#### [Task material]

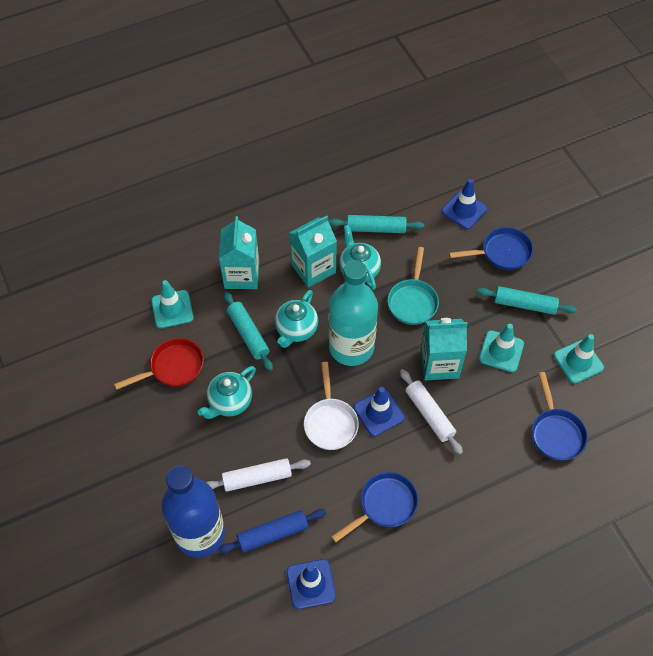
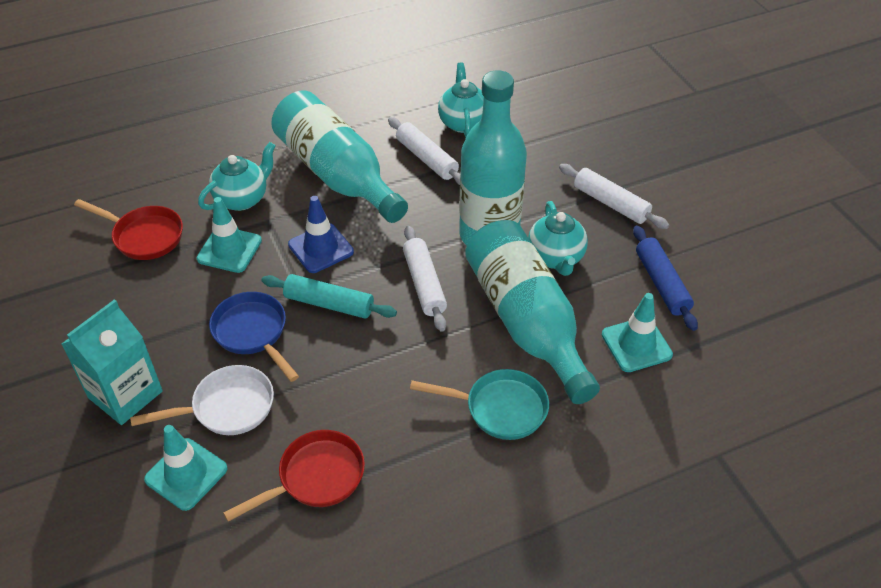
blue bottle: [161,466,225,558] = 1 -> none = 0
blue pan: [331,472,418,543] [449,227,533,270] [532,372,588,461] = 3 -> [209,292,299,382] = 1
blue traffic cone: [287,559,336,609] [354,387,405,436] [442,179,487,229] = 3 -> [288,196,354,273] = 1
red pan: [114,338,204,390] = 1 -> [74,199,183,260] [223,430,365,521] = 2
turquoise bottle: [329,260,378,366] = 1 -> [271,91,408,223] [459,70,527,245] [465,220,600,404] = 3
turquoise carton: [219,216,259,289] [289,216,337,288] [420,318,468,381] = 3 -> [62,299,163,425] = 1
turquoise rolling pin: [224,291,273,371] [329,215,424,233] [477,286,577,315] = 3 -> [262,274,397,319] = 1
white rolling pin: [206,458,311,492] [400,369,463,455] = 2 -> [388,117,460,185] [403,226,447,332] [559,164,669,229] = 3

#### [What you are asked to do]
A faithful copy of all the data above, without its pictures, is the expected result.

#### [Written answer]
blue bottle: [161,466,225,558] = 1 -> none = 0
blue pan: [331,472,418,543] [449,227,533,270] [532,372,588,461] = 3 -> [209,292,299,382] = 1
blue traffic cone: [287,559,336,609] [354,387,405,436] [442,179,487,229] = 3 -> [288,196,354,273] = 1
red pan: [114,338,204,390] = 1 -> [74,199,183,260] [223,430,365,521] = 2
turquoise bottle: [329,260,378,366] = 1 -> [271,91,408,223] [459,70,527,245] [465,220,600,404] = 3
turquoise carton: [219,216,259,289] [289,216,337,288] [420,318,468,381] = 3 -> [62,299,163,425] = 1
turquoise rolling pin: [224,291,273,371] [329,215,424,233] [477,286,577,315] = 3 -> [262,274,397,319] = 1
white rolling pin: [206,458,311,492] [400,369,463,455] = 2 -> [388,117,460,185] [403,226,447,332] [559,164,669,229] = 3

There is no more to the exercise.